[Recorded data]
——

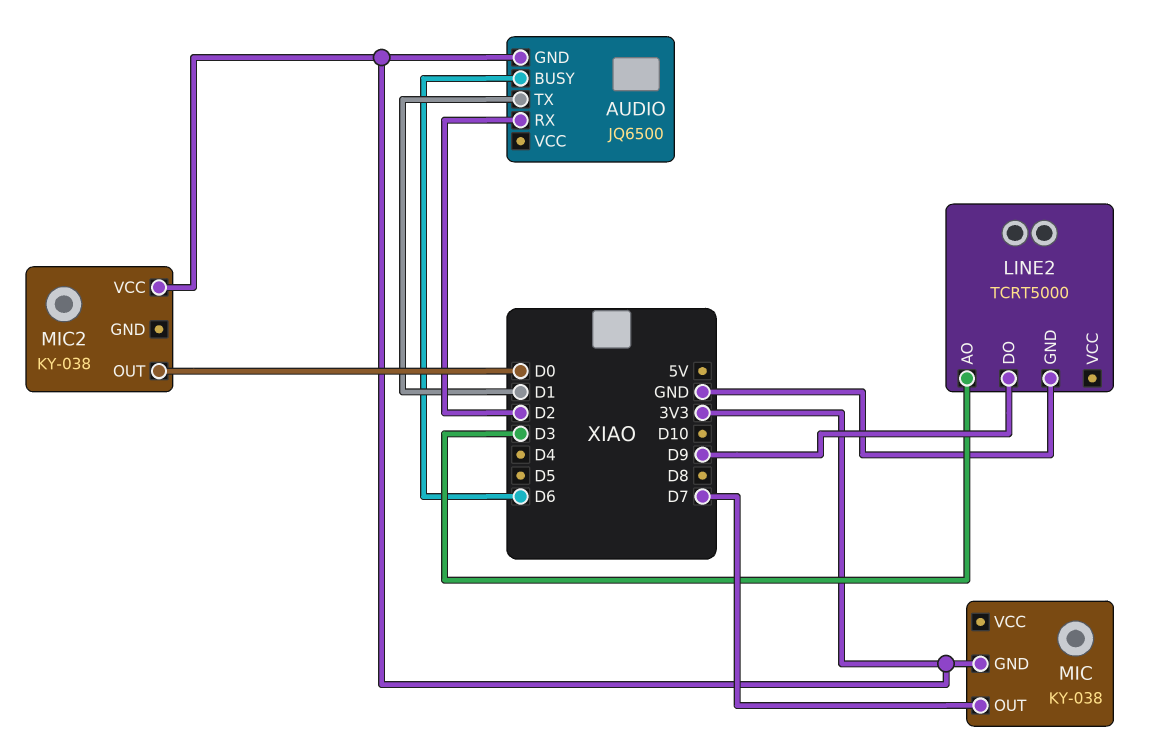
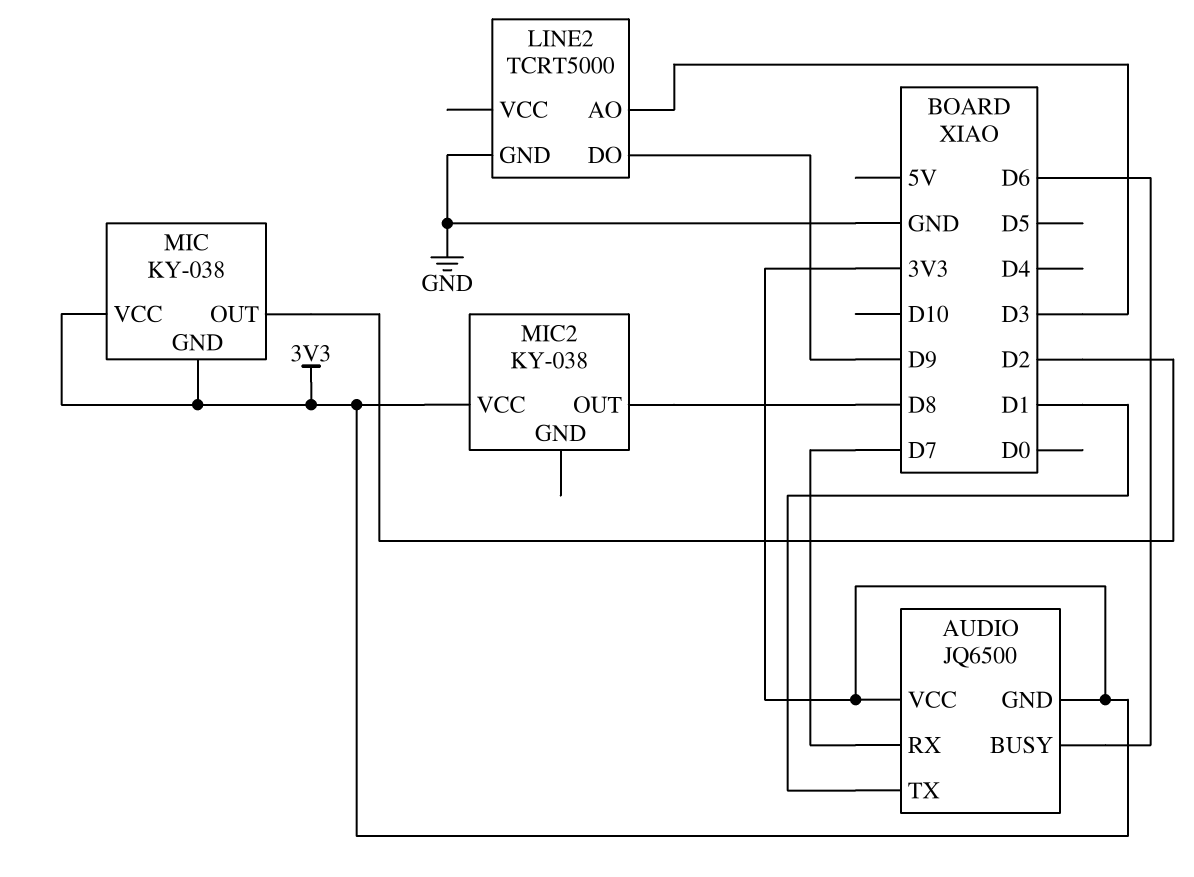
AUDIO pin RX: D2 -> D7
AUDIO pin VCC: none -> 3V3
MIC pin OUT: D7 -> D2
MIC pin VCC: none -> 3V3
MIC2 pin OUT: D0 -> D8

——

__Directions__. Whenever the string "none" shows up in a line above, copy that line.

__Answer below__.
AUDIO pin VCC: none -> 3V3
MIC pin VCC: none -> 3V3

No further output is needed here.